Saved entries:
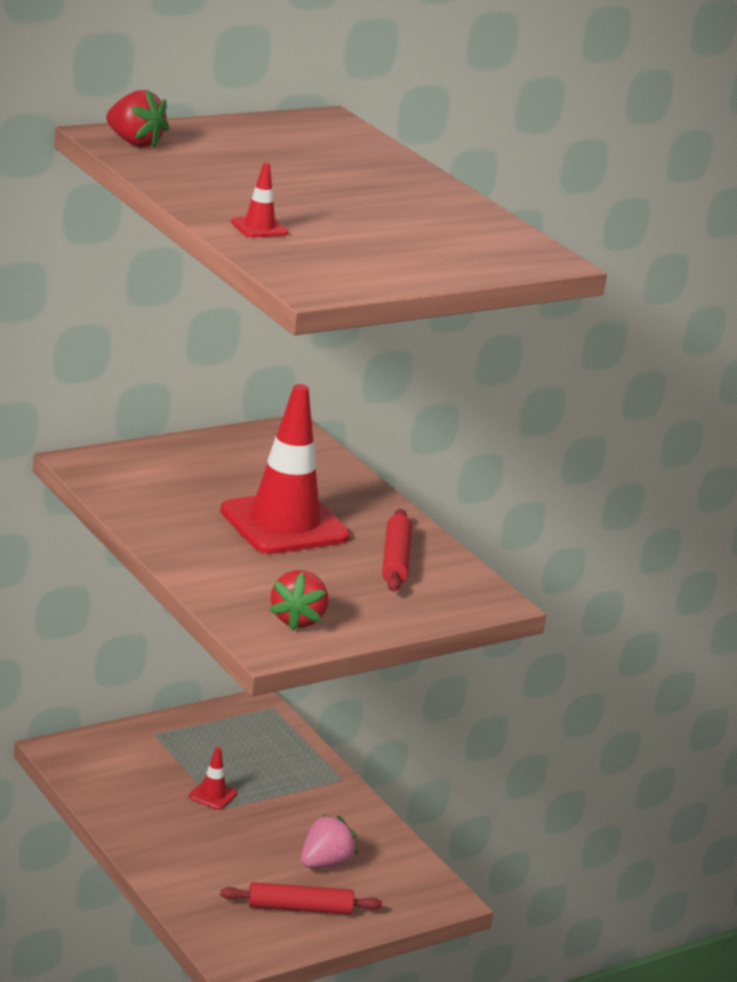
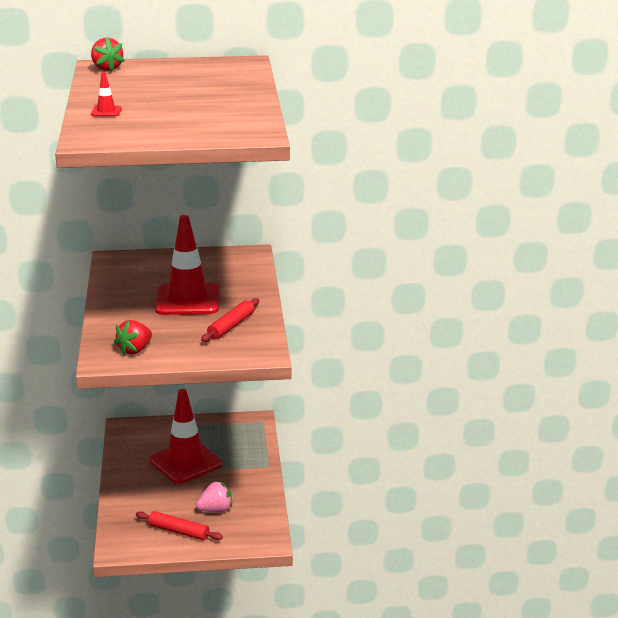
camera: 30 degrees right, 0 degrees up
(213, 795) = (186, 462): red traffic cone -> red traffic cone, size x2.50

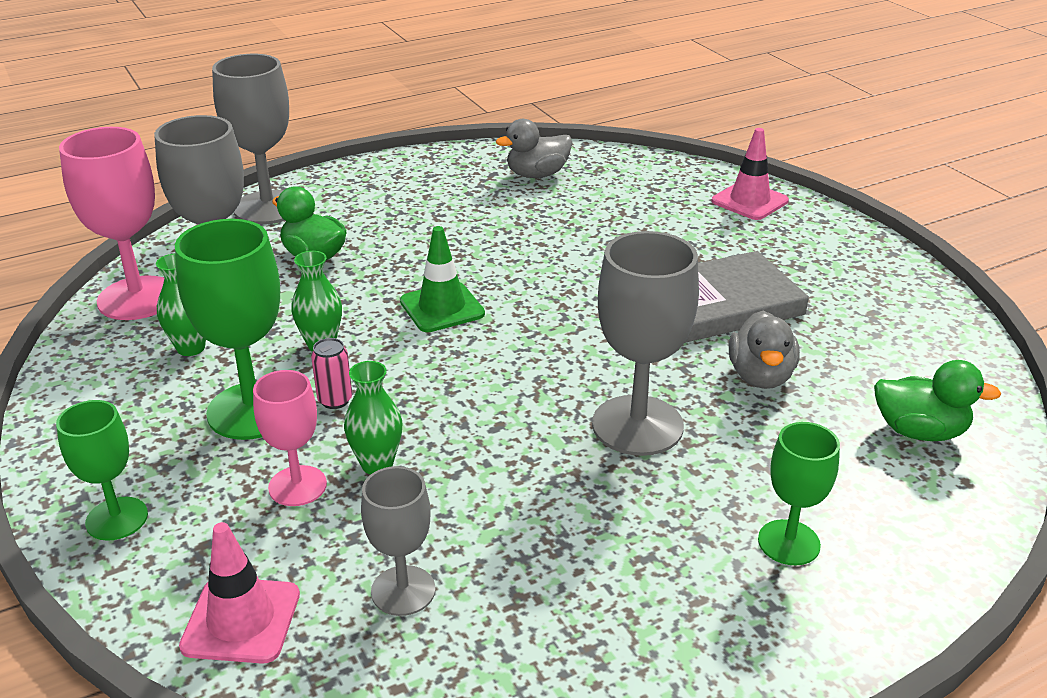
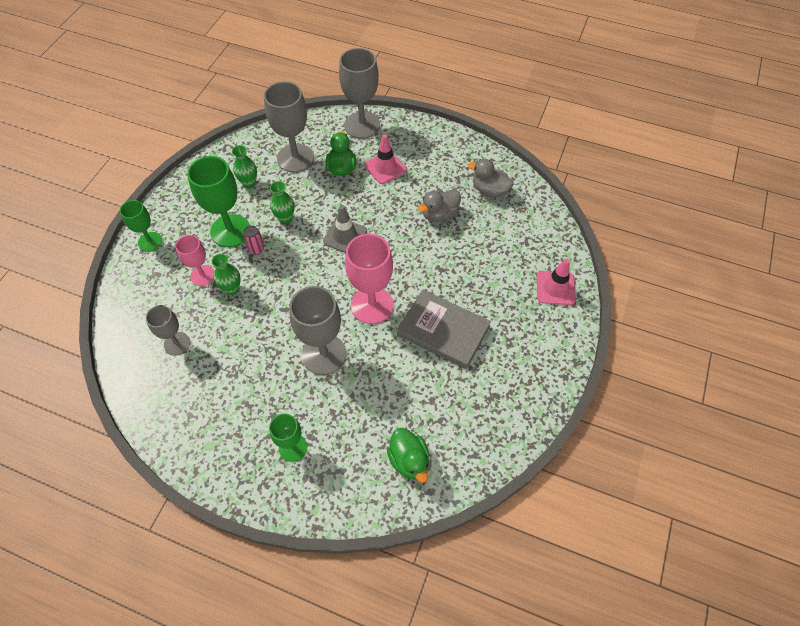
camera: 50 degrees right, 25 degrees up
(137, 298) = (263, 143): pink goblet -> pink goblet (372, 305)
(241, 620) = (133, 311): pink traffic cone -> pink traffic cone (385, 168)
(442, 308) = (345, 236): green traffic cone -> grey traffic cone
(760, 376) = (398, 378): grey duck -> grey duck (439, 214)

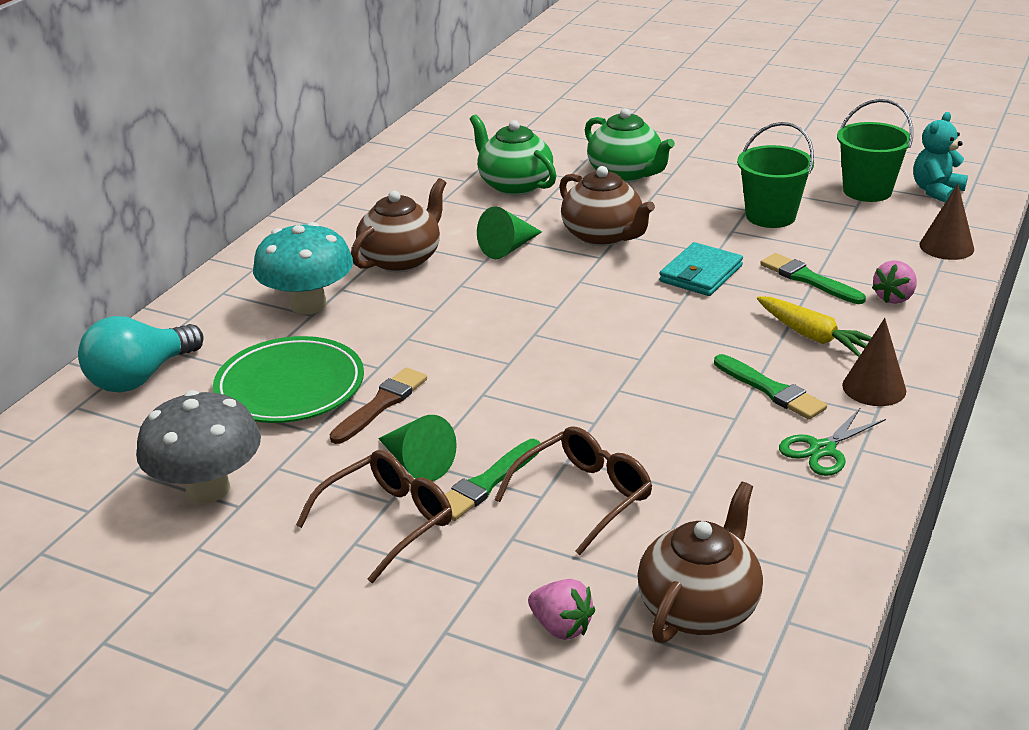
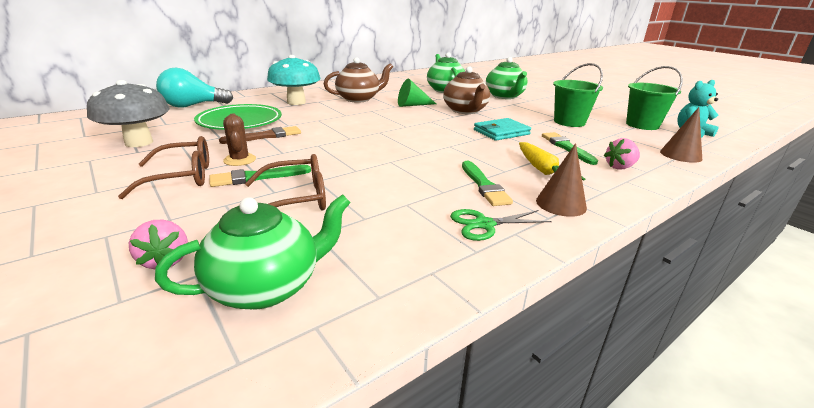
camera: 25 degrees right, 5 degrees down
(417, 463) = (240, 160): green cone -> brown cactus
(699, 607) = (266, 287): brown teapot -> green teapot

* Task requirements:
Among the entries, copy every line containing the word "grey".

* Task solution:
(442, 308) = (345, 236): green traffic cone -> grey traffic cone
(760, 376) = (398, 378): grey duck -> grey duck (439, 214)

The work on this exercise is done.